#### Aim of the exercise
Where does the string "none" appear in the records? Copy each line that holds it.

Data extracted from a collection
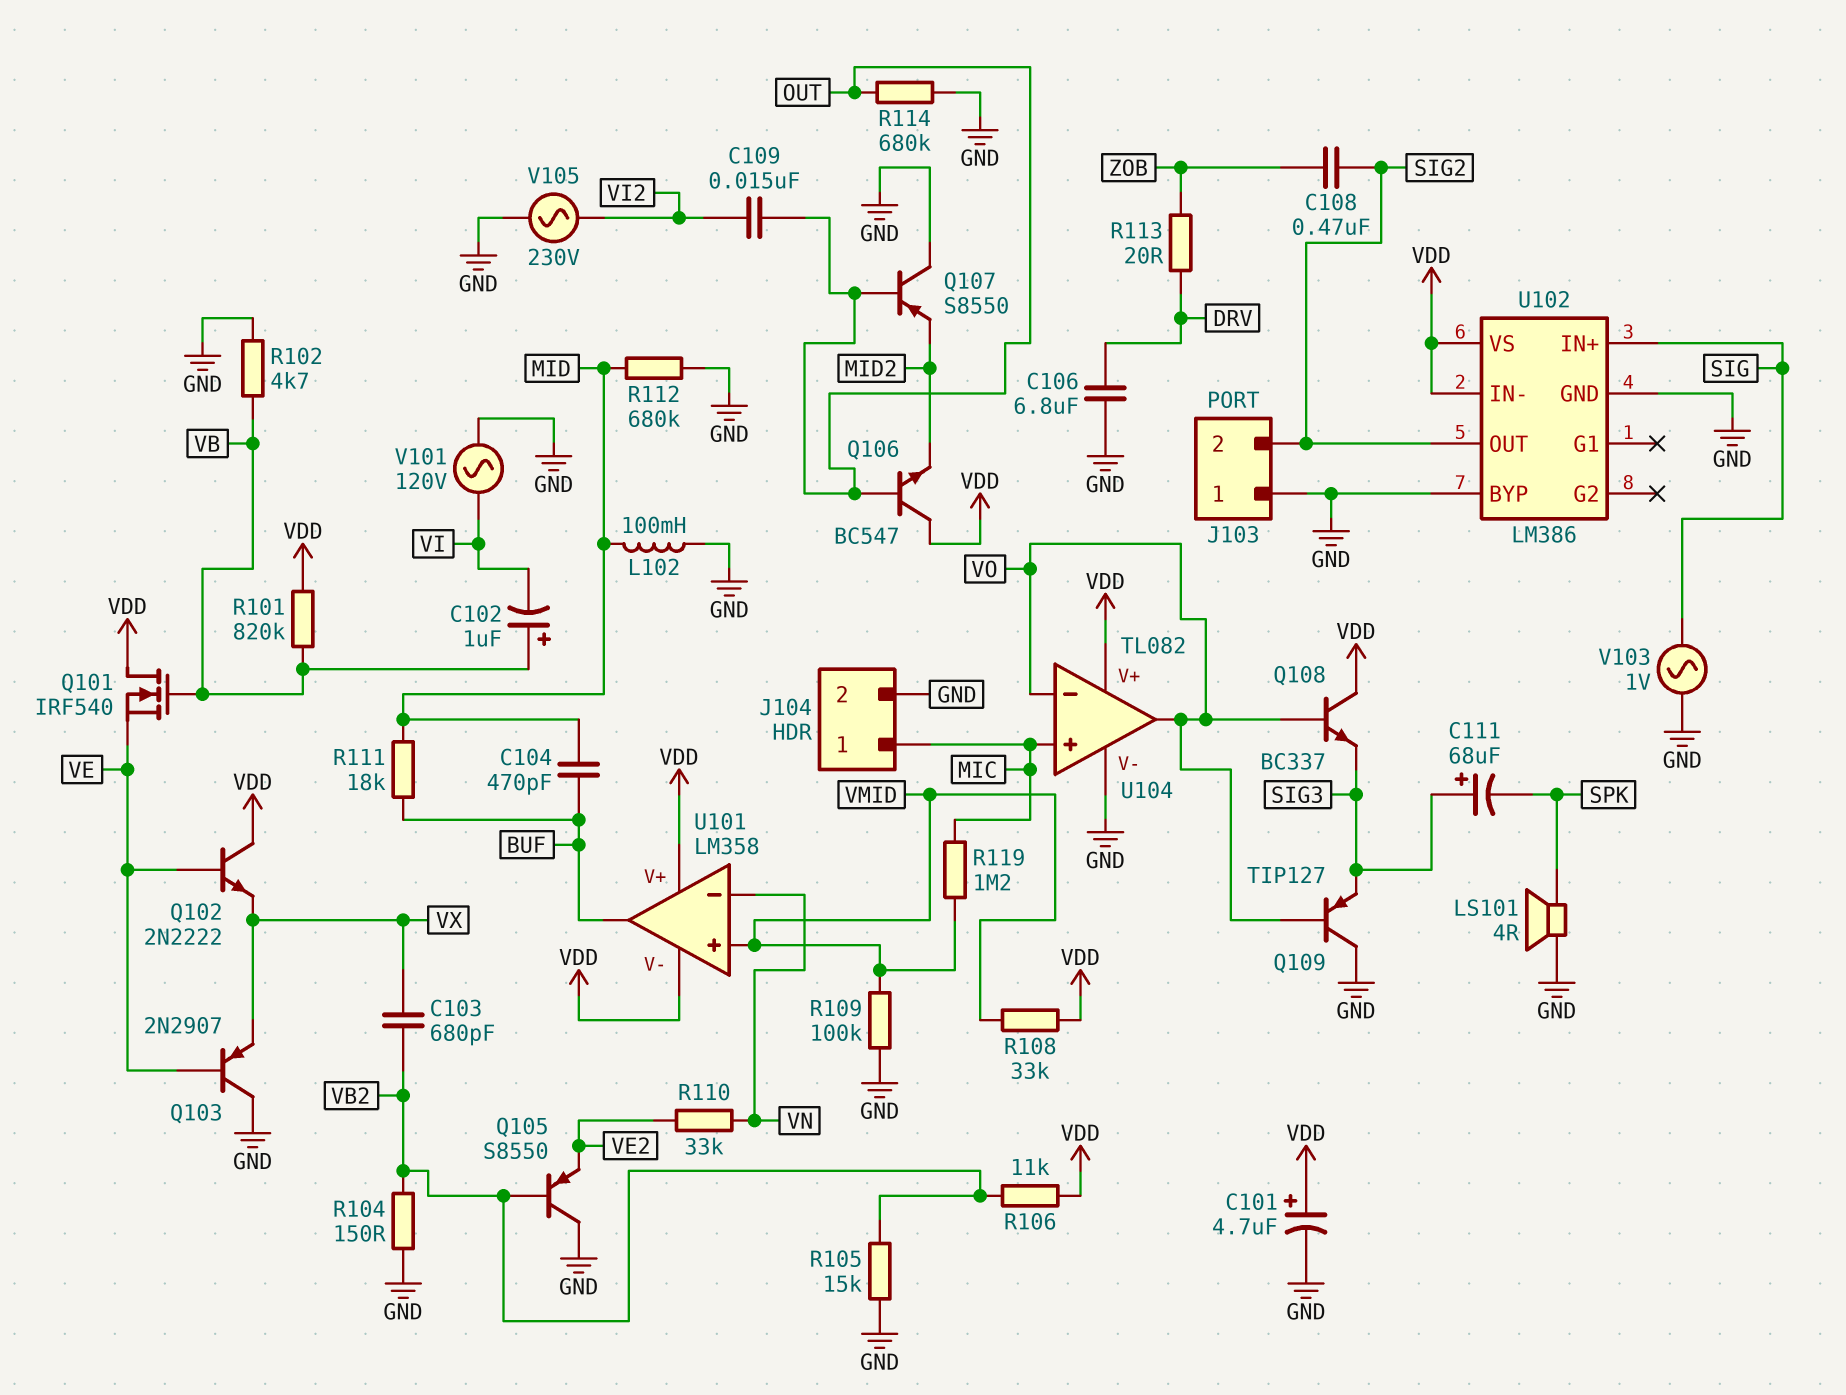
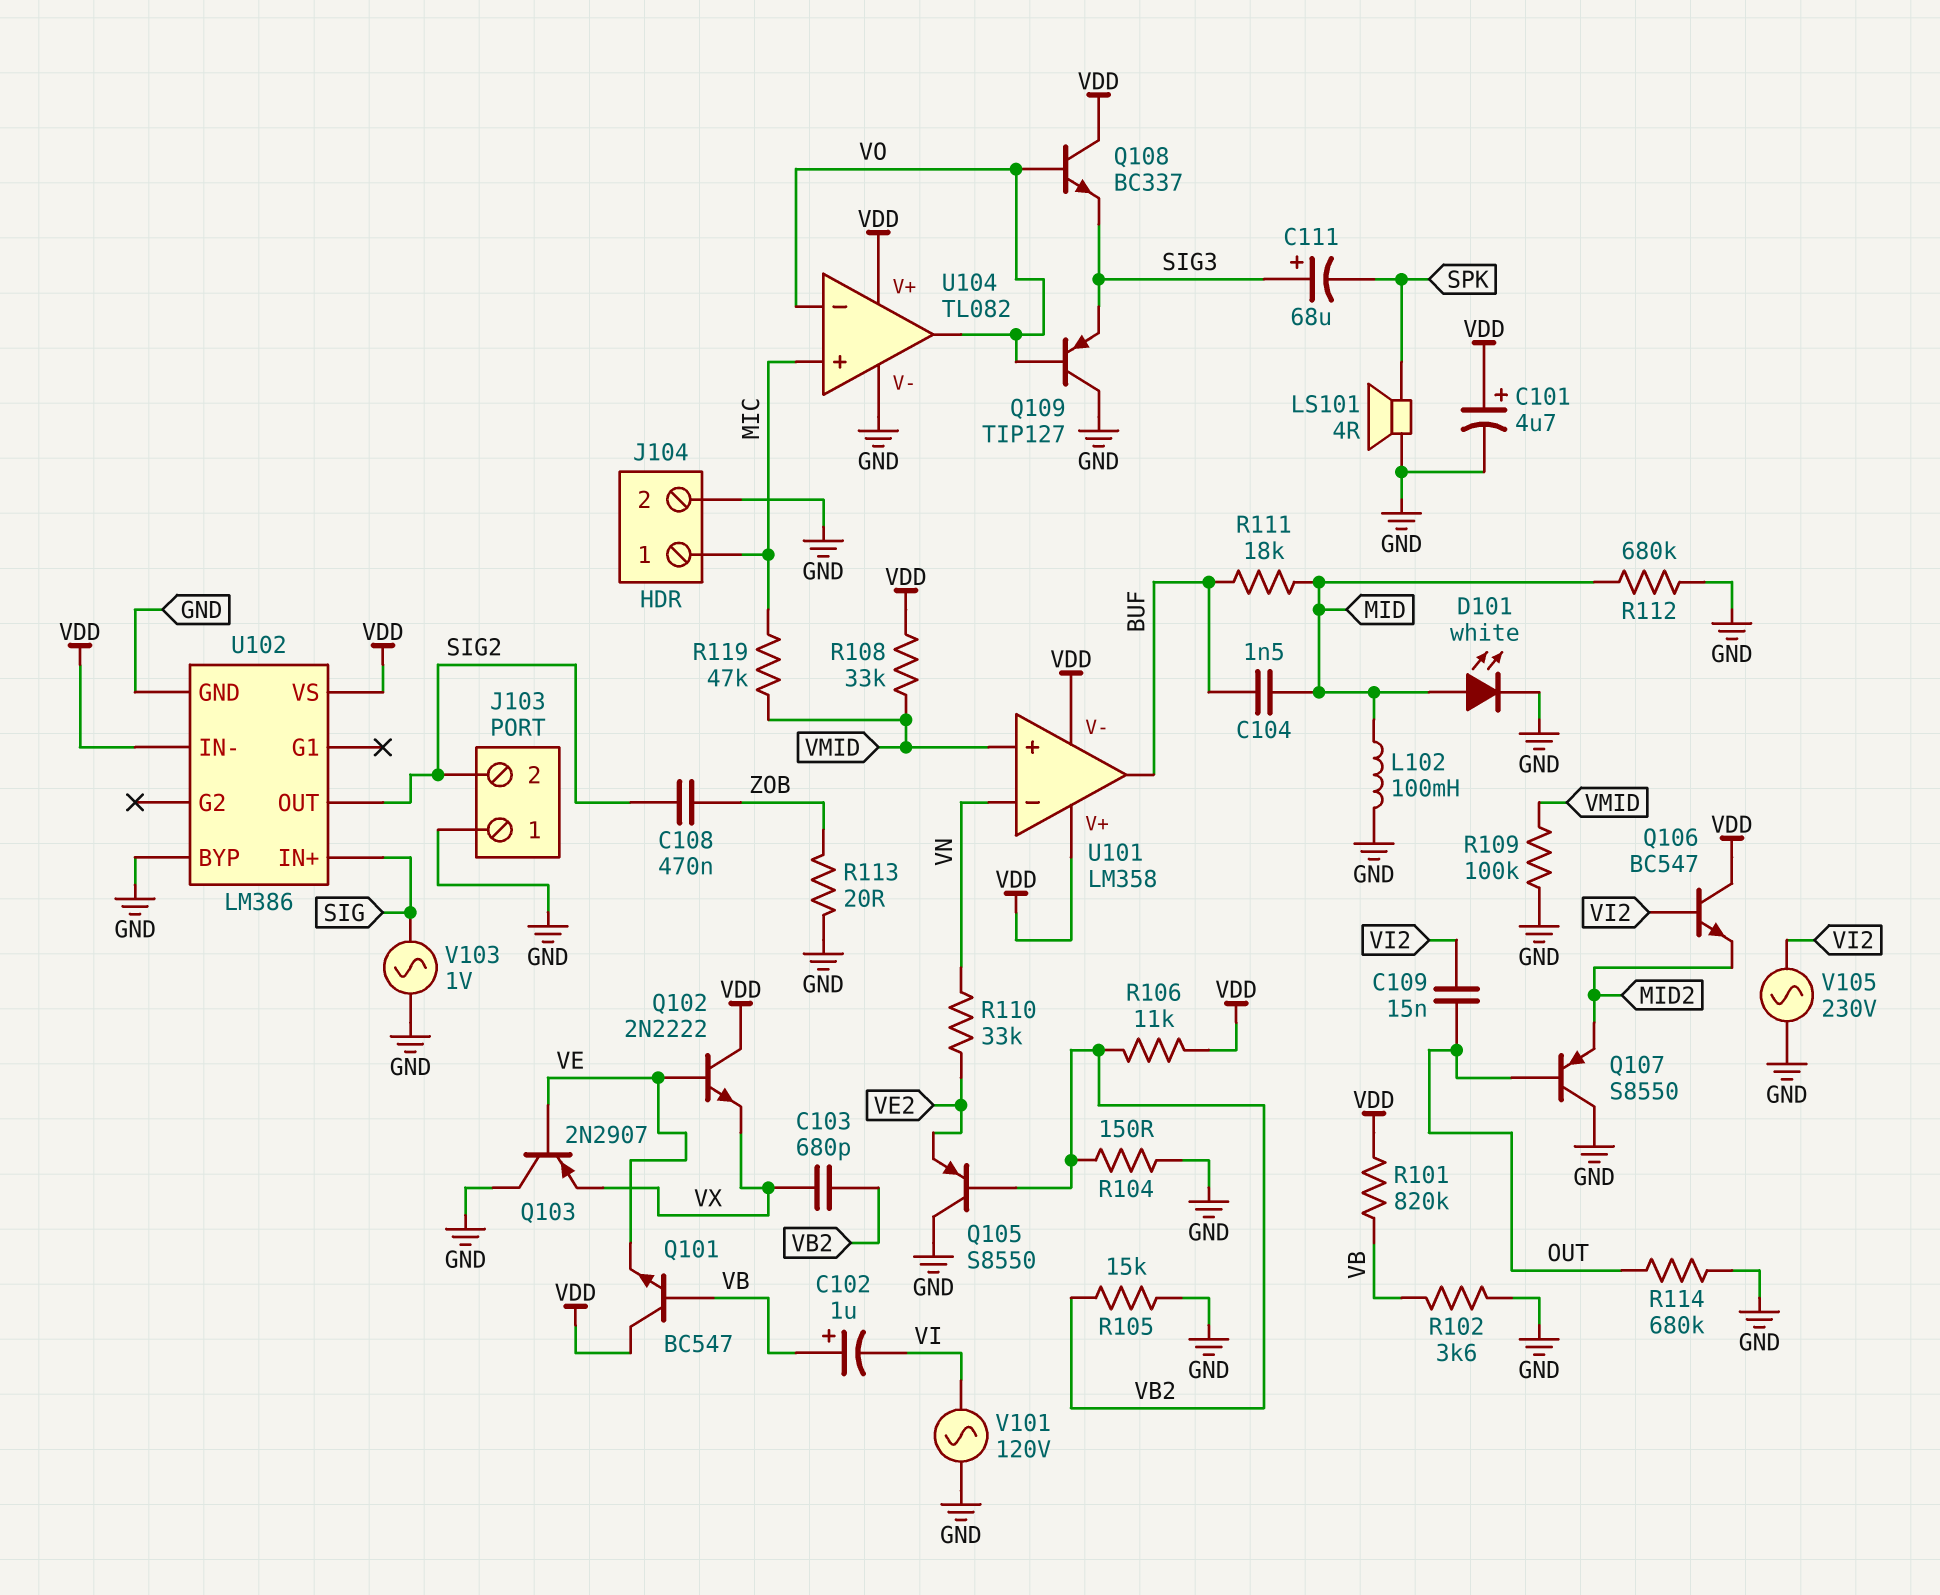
C104: 470pF (BUF, MID) -> 1.5nF (BUF, MID)
C106: 6.8uF (DRV, GND) -> none
D101: none -> LED white (A MID, K GND)
Q101: NMOS IRF540 (G VB, D VDD, S VE) -> NPN BC547 (B VB, C VDD, E VE)
Q106: NPN BC547 (B OUT, C VDD, E MID2) -> NPN BC547 (B VI2, C VDD, E MID2)
R102: 4.7k (GND, VB) -> 3.6k (GND, VB)
R113: 20 (DRV, ZOB) -> 20 (GND, ZOB)
R119: 1.2M (MIC, VMID) -> 47k (MIC, VMID)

#### Response box
C106: 6.8uF (DRV, GND) -> none
D101: none -> LED white (A MID, K GND)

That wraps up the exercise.